- WORK TO BE COMPLETED: The result should be the lines from the one that contains "DRIVER pin IN2: D13 -> D8" to the final line of the entries below, copied exactly and with no pictures.

Start of Block

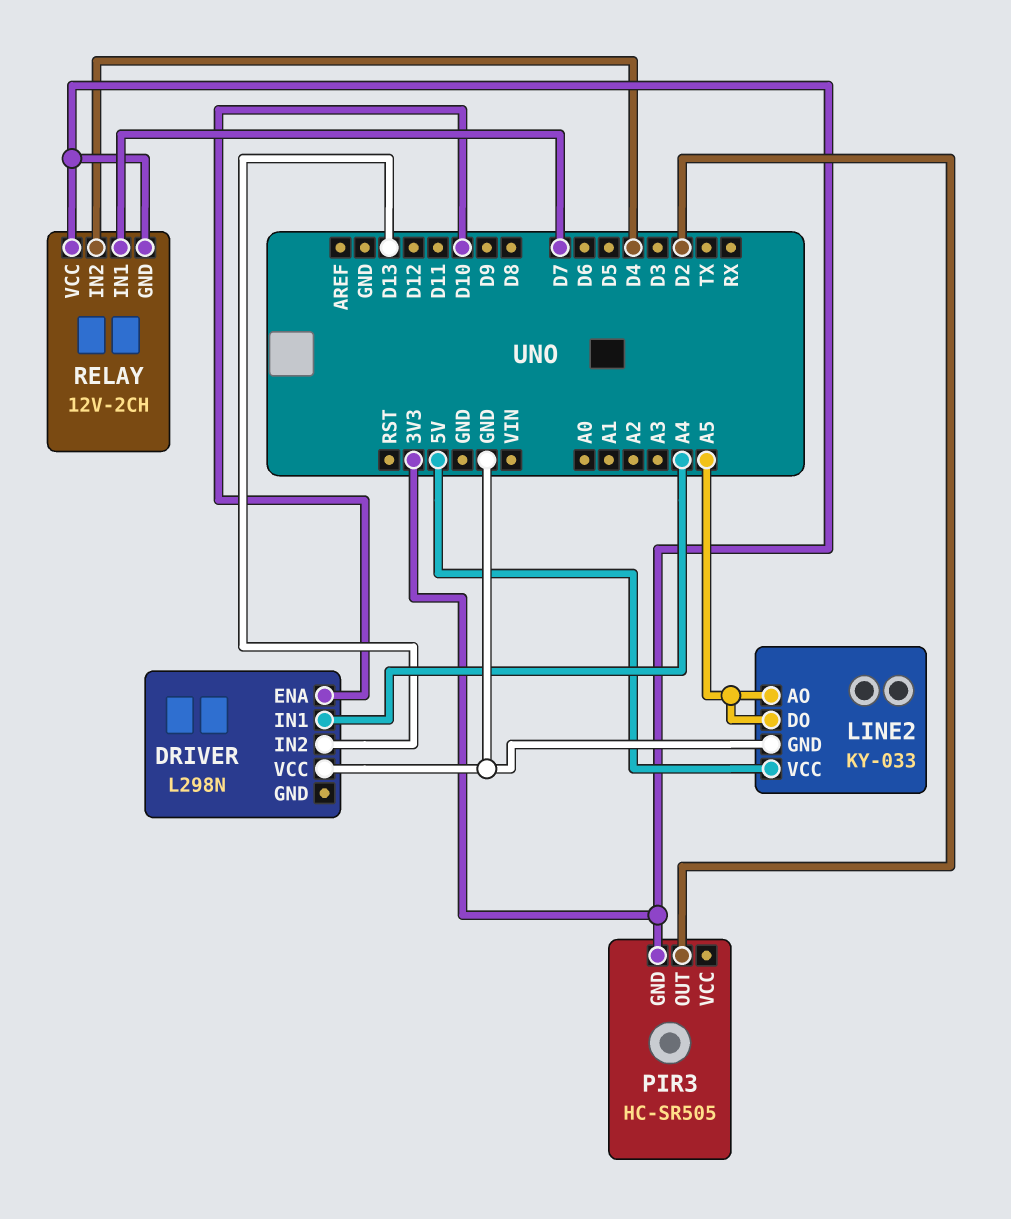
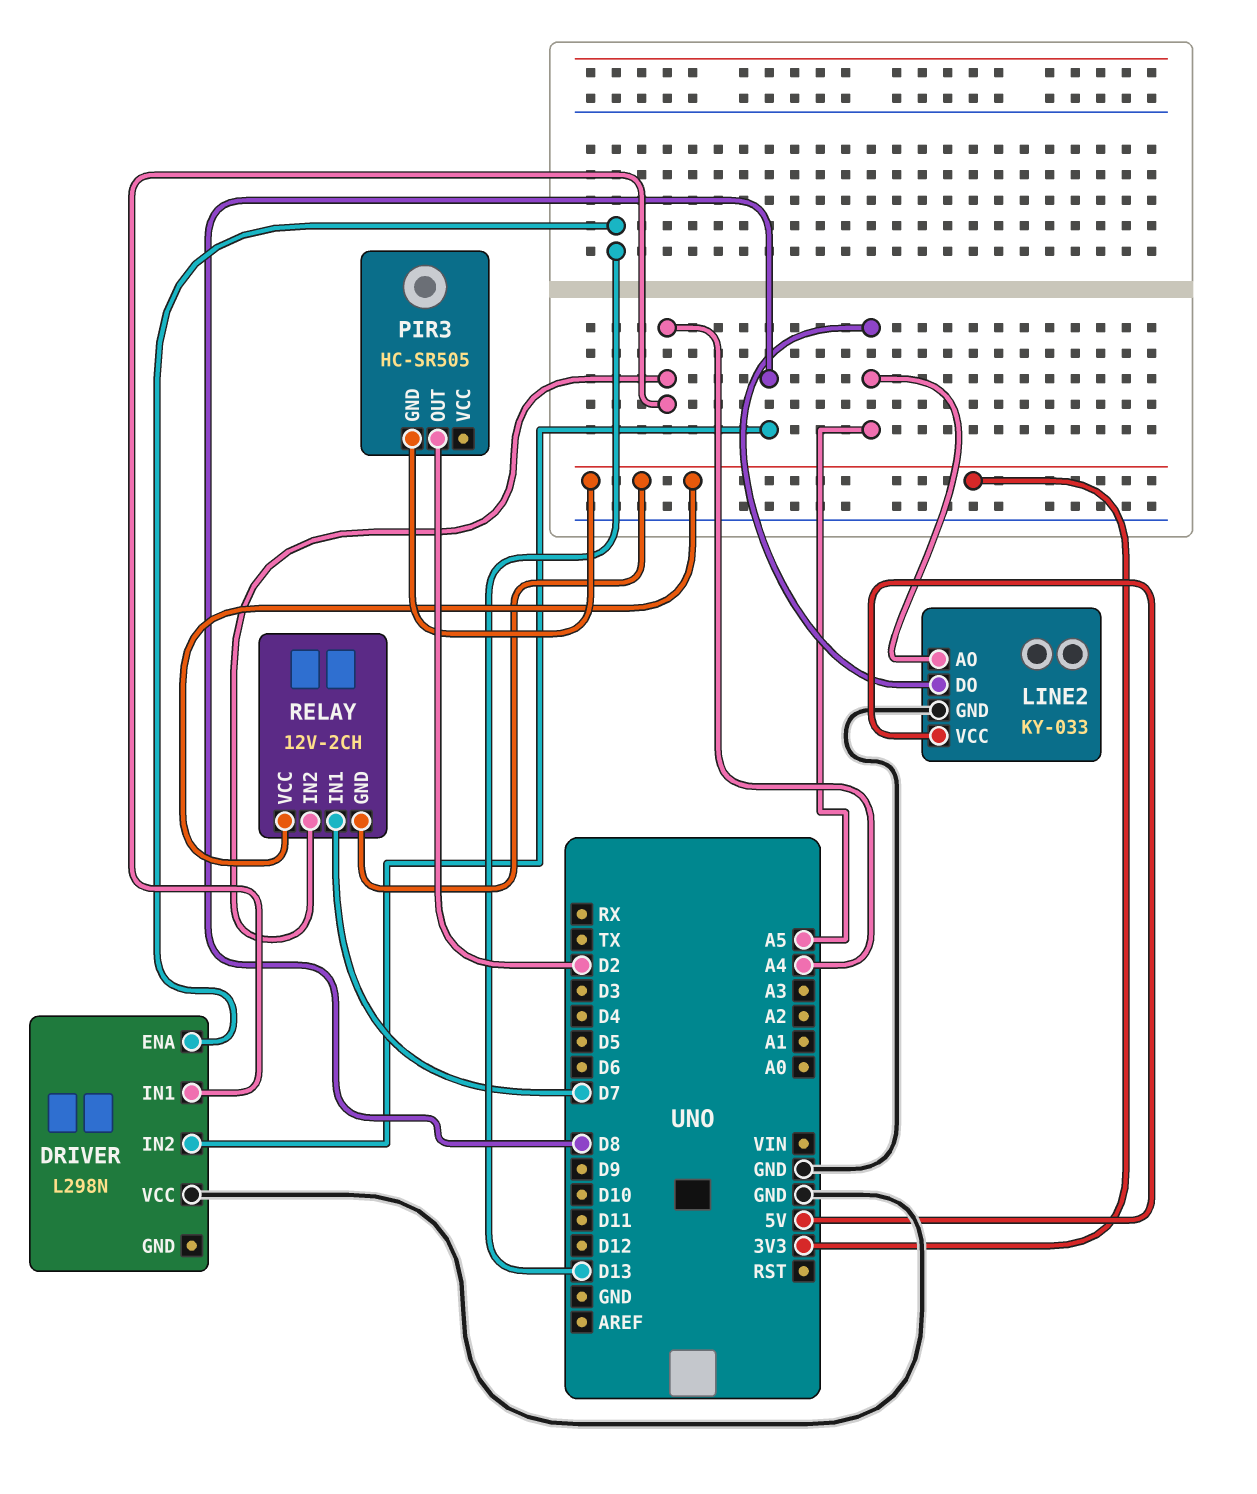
DRIVER pin ENA: D10 -> D13
DRIVER pin IN2: D13 -> D8
RELAY pin IN2: D4 -> A4

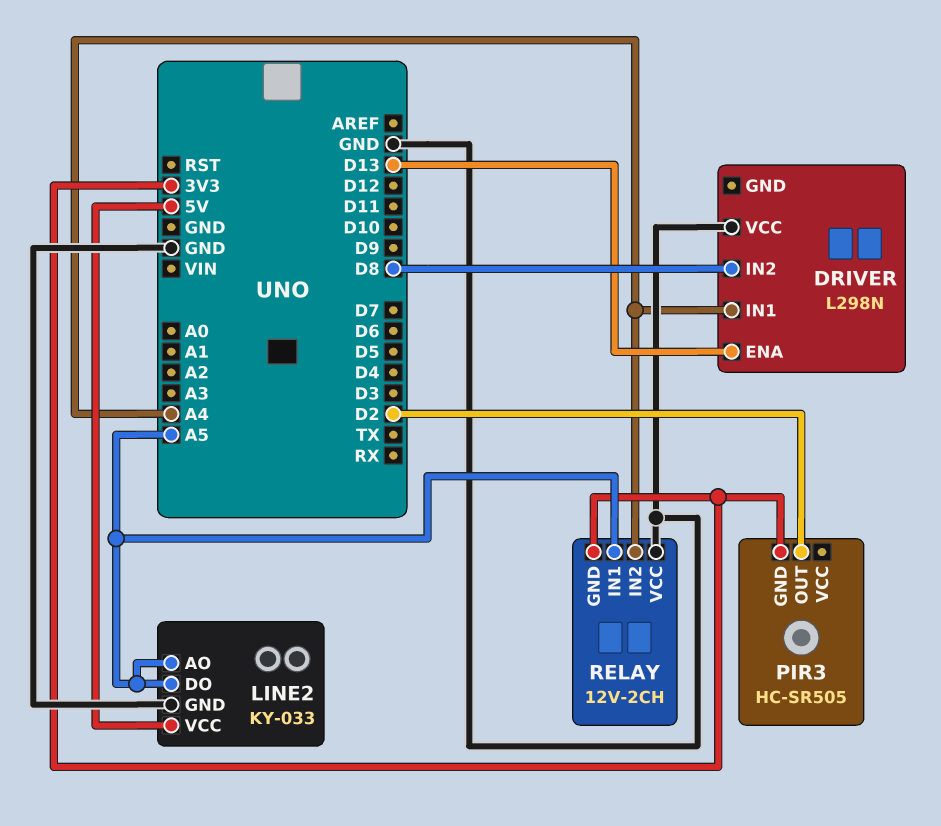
RELAY pin IN1: D7 -> A5
RELAY pin VCC: 3V3 -> GND

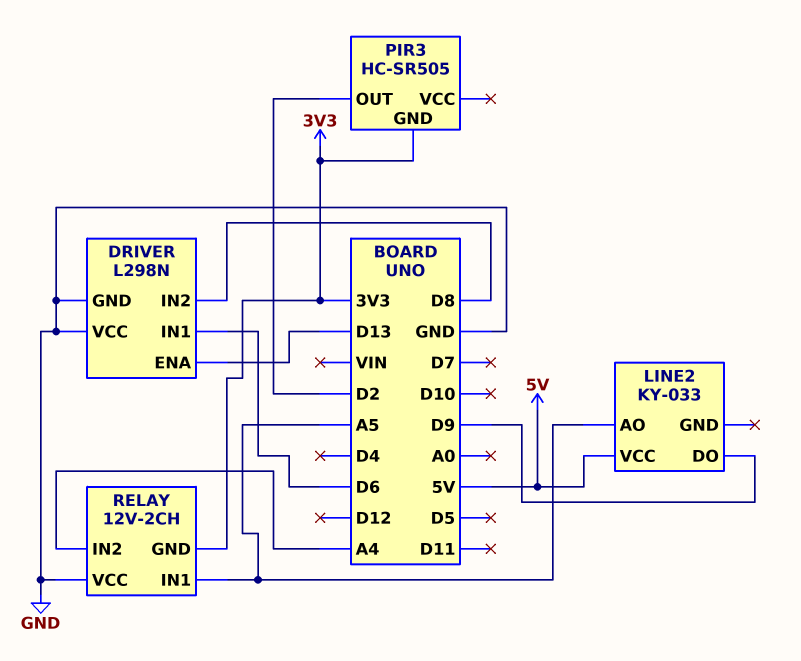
DRIVER pin GND: none -> GND
DRIVER pin IN1: A4 -> D6
LINE2 pin DO: A5 -> D9
LINE2 pin GND: GND -> none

End of Block

- TASK OUTPUT:
DRIVER pin IN2: D13 -> D8
RELAY pin IN2: D4 -> A4

RELAY pin IN1: D7 -> A5
RELAY pin VCC: 3V3 -> GND

DRIVER pin GND: none -> GND
DRIVER pin IN1: A4 -> D6
LINE2 pin DO: A5 -> D9
LINE2 pin GND: GND -> none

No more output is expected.